Required task | Reproduce all of the items below word for word, leaving out the pictures.

━━━━━ Rows

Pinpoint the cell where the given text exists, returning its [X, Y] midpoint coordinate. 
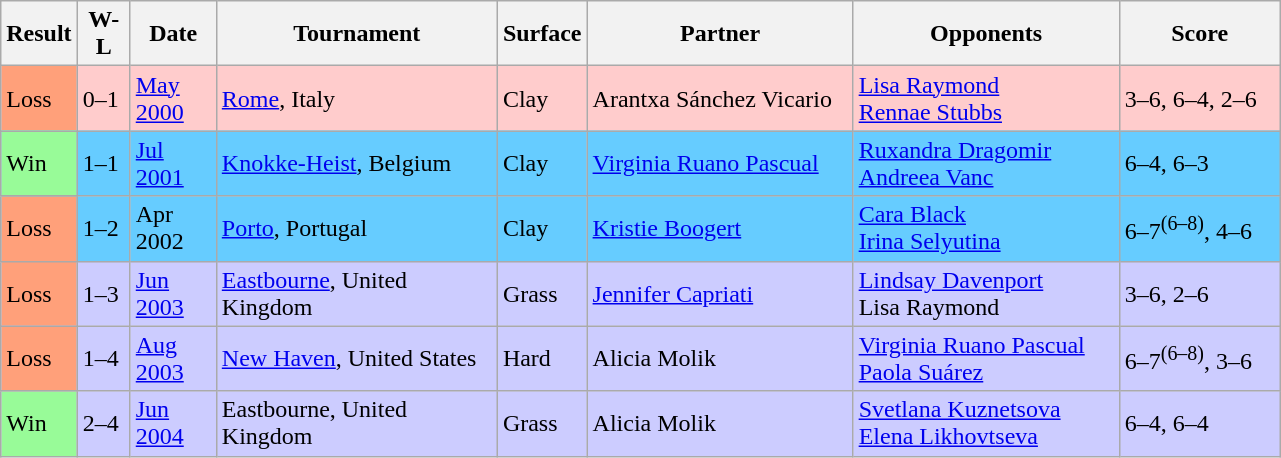
Porto, Portugal [356, 228]
W-L [104, 34]
6–4, 6–4 [1200, 424]
Kristie Boogert [720, 228]
New Haven, United States [356, 358]
Tournament [356, 34]
3–6, 6–4, 2–6 [1200, 98]
1–1 [104, 164]
Lindsay Davenport Lisa Raymond [986, 294]
Virginia Ruano Pascual [720, 164]
Lisa Raymond Rennae Stubbs [986, 98]
Ruxandra Dragomir Andreea Vanc [986, 164]
Jennifer Capriati [720, 294]
1–4 [104, 358]
Score [1200, 34]
1–3 [104, 294]
6–7(6–8), 3–6 [1200, 358]
0–1 [104, 98]
Jun 2004 [173, 424]
Svetlana Kuznetsova Elena Likhovtseva [986, 424]
Apr 2002 [173, 228]
May 2000 [173, 98]
6–4, 6–3 [1200, 164]
Cara Black Irina Selyutina [986, 228]
2–4 [104, 424]
Date [173, 34]
Hard [542, 358]
Aug 2003 [173, 358]
Result [39, 34]
Knokke-Heist, Belgium [356, 164]
Virginia Ruano Pascual Paola Suárez [986, 358]
3–6, 2–6 [1200, 294]
Opponents [986, 34]
Jul 2001 [173, 164]
1–2 [104, 228]
Partner [720, 34]
Arantxa Sánchez Vicario [720, 98]
Surface [542, 34]
Rome, Italy [356, 98]
6–7(6–8), 4–6 [1200, 228]
Jun 2003 [173, 294]
Return (X, Y) of the center of cell containing provided text 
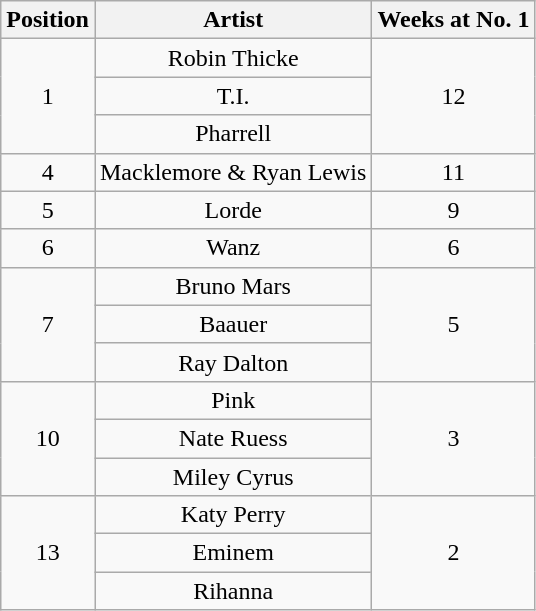
Miley Cyrus (232, 477)
Pharrell (232, 134)
Lorde (232, 210)
Weeks at No. 1 (454, 20)
Ray Dalton (232, 362)
Macklemore & Ryan Lewis (232, 172)
T.I. (232, 96)
Pink (232, 400)
2 (454, 553)
11 (454, 172)
Position (48, 20)
Nate Ruess (232, 438)
Katy Perry (232, 515)
Bruno Mars (232, 286)
12 (454, 96)
3 (454, 438)
1 (48, 96)
10 (48, 438)
Baauer (232, 324)
Robin Thicke (232, 58)
Artist (232, 20)
9 (454, 210)
4 (48, 172)
Eminem (232, 553)
7 (48, 324)
Wanz (232, 248)
13 (48, 553)
Rihanna (232, 591)
Return [X, Y] of the center of cell containing provided text 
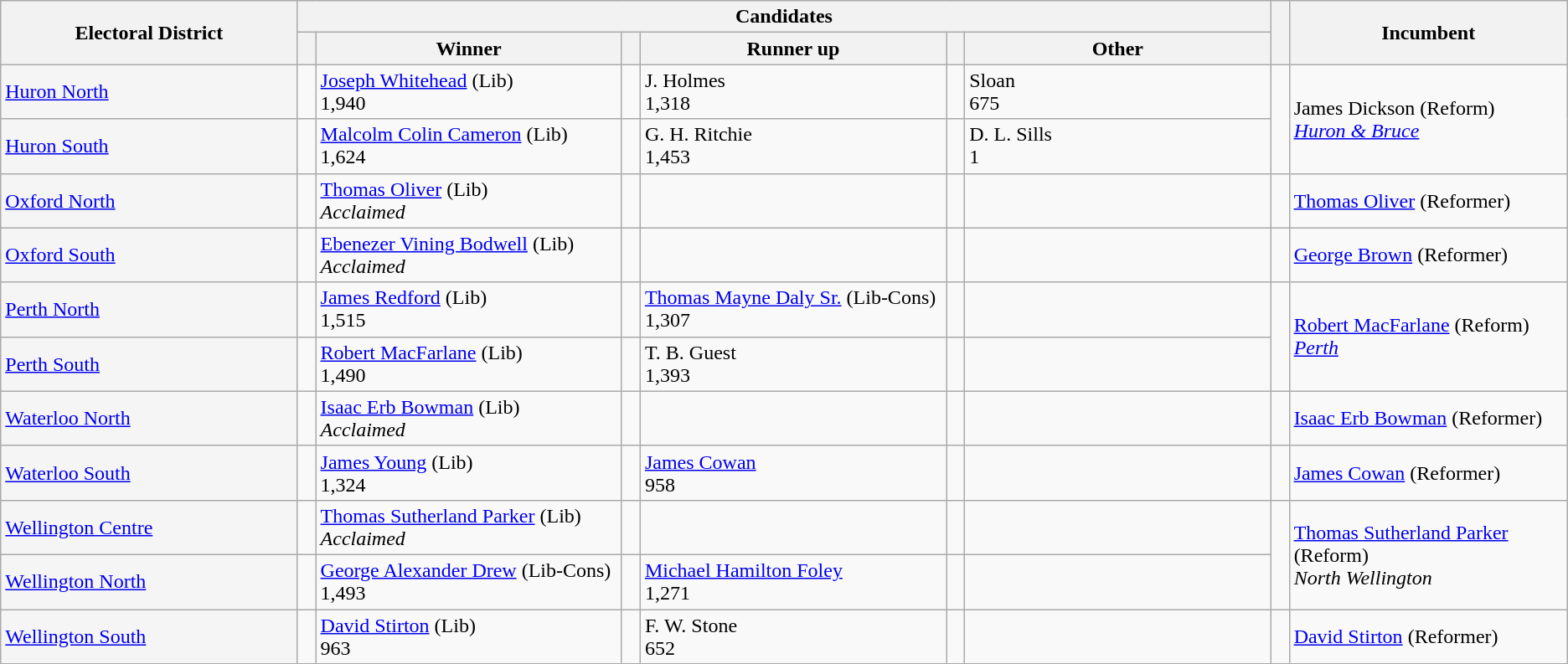
Michael Hamilton Foley 1,271 [792, 581]
Isaac Erb Bowman (Reformer) [1428, 419]
Winner [469, 49]
Runner up [792, 49]
Thomas Mayne Daly Sr. (Lib-Cons) 1,307 [792, 310]
Thomas Oliver (Reformer) [1428, 201]
Robert MacFarlane (Lib) 1,490 [469, 364]
Oxford South [149, 255]
Wellington South [149, 637]
Sloan 675 [1117, 92]
Robert MacFarlane (Reform)Perth [1428, 337]
George Alexander Drew (Lib-Cons) 1,493 [469, 581]
James Cowan 958 [792, 472]
Waterloo South [149, 472]
Wellington Centre [149, 528]
Thomas Oliver (Lib) Acclaimed [469, 201]
Oxford North [149, 201]
James Dickson (Reform)Huron & Bruce [1428, 119]
F. W. Stone 652 [792, 637]
Electoral District [149, 33]
David Stirton (Reformer) [1428, 637]
James Young (Lib) 1,324 [469, 472]
Wellington North [149, 581]
Huron South [149, 146]
Incumbent [1428, 33]
J. Holmes 1,318 [792, 92]
Waterloo North [149, 419]
Other [1117, 49]
Ebenezer Vining Bodwell (Lib) Acclaimed [469, 255]
T. B. Guest 1,393 [792, 364]
Candidates [784, 17]
Thomas Sutherland Parker (Lib) Acclaimed [469, 528]
David Stirton (Lib) 963 [469, 637]
James Redford (Lib) 1,515 [469, 310]
James Cowan (Reformer) [1428, 472]
Perth North [149, 310]
Malcolm Colin Cameron (Lib) 1,624 [469, 146]
G. H. Ritchie 1,453 [792, 146]
D. L. Sills 1 [1117, 146]
Perth South [149, 364]
Thomas Sutherland Parker (Reform)North Wellington [1428, 554]
Joseph Whitehead (Lib) 1,940 [469, 92]
Isaac Erb Bowman (Lib) Acclaimed [469, 419]
Huron North [149, 92]
George Brown (Reformer) [1428, 255]
Detect which cell encompasses the target text, then output its (X, Y) center coordinate. 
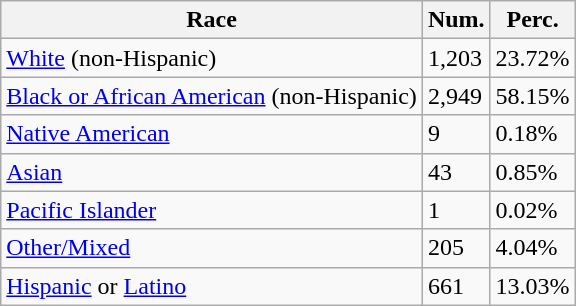
2,949 (456, 96)
43 (456, 172)
4.04% (532, 248)
661 (456, 286)
Hispanic or Latino (212, 286)
Race (212, 20)
Other/Mixed (212, 248)
Native American (212, 134)
0.85% (532, 172)
1,203 (456, 58)
Num. (456, 20)
205 (456, 248)
23.72% (532, 58)
1 (456, 210)
Asian (212, 172)
9 (456, 134)
13.03% (532, 286)
0.02% (532, 210)
Perc. (532, 20)
White (non-Hispanic) (212, 58)
58.15% (532, 96)
Black or African American (non-Hispanic) (212, 96)
0.18% (532, 134)
Pacific Islander (212, 210)
Capture the cell that displays the provided text and extract its (X, Y) central coordinate. 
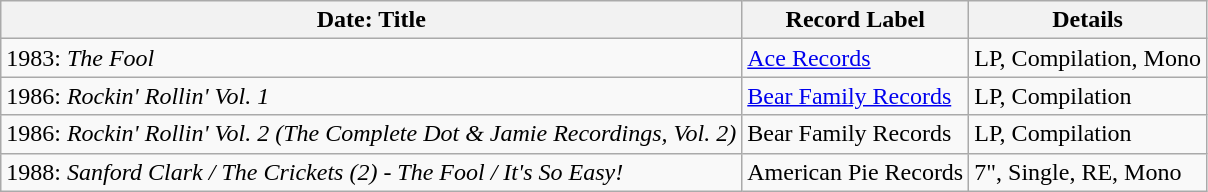
Record Label (856, 20)
1986: Rockin' Rollin' Vol. 1 (372, 96)
1983: The Fool (372, 58)
Details (1088, 20)
LP, Compilation, Mono (1088, 58)
7", Single, RE, Mono (1088, 172)
1988: Sanford Clark / The Crickets (2) - The Fool / It's So Easy! (372, 172)
Date: Title (372, 20)
1986: Rockin' Rollin' Vol. 2 (The Complete Dot & Jamie Recordings, Vol. 2) (372, 134)
Ace Records (856, 58)
American Pie Records (856, 172)
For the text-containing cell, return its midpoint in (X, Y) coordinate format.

━━━━━━━━━━

Reply to the task |
Pinpoint the cell where the given text exists, returning its [X, Y] midpoint coordinate. 
Porto, Portugal [356, 228]
W-L [104, 34]
6–4, 6–4 [1200, 424]
Kristie Boogert [720, 228]
New Haven, United States [356, 358]
Tournament [356, 34]
3–6, 6–4, 2–6 [1200, 98]
1–1 [104, 164]
Lindsay Davenport Lisa Raymond [986, 294]
Virginia Ruano Pascual [720, 164]
Lisa Raymond Rennae Stubbs [986, 98]
Ruxandra Dragomir Andreea Vanc [986, 164]
Jennifer Capriati [720, 294]
1–4 [104, 358]
Score [1200, 34]
1–3 [104, 294]
6–7(6–8), 3–6 [1200, 358]
0–1 [104, 98]
Jun 2004 [173, 424]
Svetlana Kuznetsova Elena Likhovtseva [986, 424]
Apr 2002 [173, 228]
May 2000 [173, 98]
6–4, 6–3 [1200, 164]
Cara Black Irina Selyutina [986, 228]
2–4 [104, 424]
Date [173, 34]
Hard [542, 358]
Aug 2003 [173, 358]
Result [39, 34]
Knokke-Heist, Belgium [356, 164]
Virginia Ruano Pascual Paola Suárez [986, 358]
3–6, 2–6 [1200, 294]
Opponents [986, 34]
Jul 2001 [173, 164]
1–2 [104, 228]
Partner [720, 34]
Arantxa Sánchez Vicario [720, 98]
Surface [542, 34]
Rome, Italy [356, 98]
6–7(6–8), 4–6 [1200, 228]
Jun 2003 [173, 294]
Return (X, Y) of the center of cell containing provided text 
Miley Cyrus (232, 477)
Pharrell (232, 134)
Lorde (232, 210)
Weeks at No. 1 (454, 20)
Ray Dalton (232, 362)
Macklemore & Ryan Lewis (232, 172)
T.I. (232, 96)
Pink (232, 400)
2 (454, 553)
11 (454, 172)
Position (48, 20)
Nate Ruess (232, 438)
Katy Perry (232, 515)
Bruno Mars (232, 286)
12 (454, 96)
3 (454, 438)
1 (48, 96)
10 (48, 438)
Baauer (232, 324)
Robin Thicke (232, 58)
Artist (232, 20)
9 (454, 210)
4 (48, 172)
Eminem (232, 553)
7 (48, 324)
Wanz (232, 248)
13 (48, 553)
Rihanna (232, 591)
Return [X, Y] of the center of cell containing provided text 
Michael Hamilton Foley 1,271 [792, 581]
Isaac Erb Bowman (Reformer) [1428, 419]
Winner [469, 49]
Runner up [792, 49]
Thomas Mayne Daly Sr. (Lib-Cons) 1,307 [792, 310]
Thomas Oliver (Reformer) [1428, 201]
Robert MacFarlane (Lib) 1,490 [469, 364]
Oxford South [149, 255]
Wellington South [149, 637]
Sloan 675 [1117, 92]
Robert MacFarlane (Reform)Perth [1428, 337]
George Alexander Drew (Lib-Cons) 1,493 [469, 581]
James Cowan 958 [792, 472]
Waterloo South [149, 472]
Wellington Centre [149, 528]
Thomas Oliver (Lib) Acclaimed [469, 201]
Oxford North [149, 201]
James Dickson (Reform)Huron & Bruce [1428, 119]
F. W. Stone 652 [792, 637]
Electoral District [149, 33]
David Stirton (Reformer) [1428, 637]
James Young (Lib) 1,324 [469, 472]
Wellington North [149, 581]
Huron South [149, 146]
Incumbent [1428, 33]
J. Holmes 1,318 [792, 92]
Waterloo North [149, 419]
Other [1117, 49]
Ebenezer Vining Bodwell (Lib) Acclaimed [469, 255]
T. B. Guest 1,393 [792, 364]
Candidates [784, 17]
Thomas Sutherland Parker (Lib) Acclaimed [469, 528]
David Stirton (Lib) 963 [469, 637]
James Redford (Lib) 1,515 [469, 310]
James Cowan (Reformer) [1428, 472]
Perth North [149, 310]
Malcolm Colin Cameron (Lib) 1,624 [469, 146]
G. H. Ritchie 1,453 [792, 146]
D. L. Sills 1 [1117, 146]
Perth South [149, 364]
Thomas Sutherland Parker (Reform)North Wellington [1428, 554]
Joseph Whitehead (Lib) 1,940 [469, 92]
Isaac Erb Bowman (Lib) Acclaimed [469, 419]
Huron North [149, 92]
George Brown (Reformer) [1428, 255]
Detect which cell encompasses the target text, then output its (X, Y) center coordinate. 
2,949 (456, 96)
43 (456, 172)
4.04% (532, 248)
661 (456, 286)
Hispanic or Latino (212, 286)
Race (212, 20)
Other/Mixed (212, 248)
Native American (212, 134)
0.85% (532, 172)
1,203 (456, 58)
Num. (456, 20)
205 (456, 248)
23.72% (532, 58)
1 (456, 210)
Asian (212, 172)
9 (456, 134)
13.03% (532, 286)
0.02% (532, 210)
Perc. (532, 20)
White (non-Hispanic) (212, 58)
58.15% (532, 96)
Black or African American (non-Hispanic) (212, 96)
0.18% (532, 134)
Pacific Islander (212, 210)
Capture the cell that displays the provided text and extract its (X, Y) central coordinate. 
Record Label (856, 20)
1986: Rockin' Rollin' Vol. 1 (372, 96)
1983: The Fool (372, 58)
Details (1088, 20)
LP, Compilation, Mono (1088, 58)
7", Single, RE, Mono (1088, 172)
1988: Sanford Clark / The Crickets (2) - The Fool / It's So Easy! (372, 172)
Date: Title (372, 20)
1986: Rockin' Rollin' Vol. 2 (The Complete Dot & Jamie Recordings, Vol. 2) (372, 134)
Ace Records (856, 58)
American Pie Records (856, 172)
For the text-containing cell, return its midpoint in (X, Y) coordinate format.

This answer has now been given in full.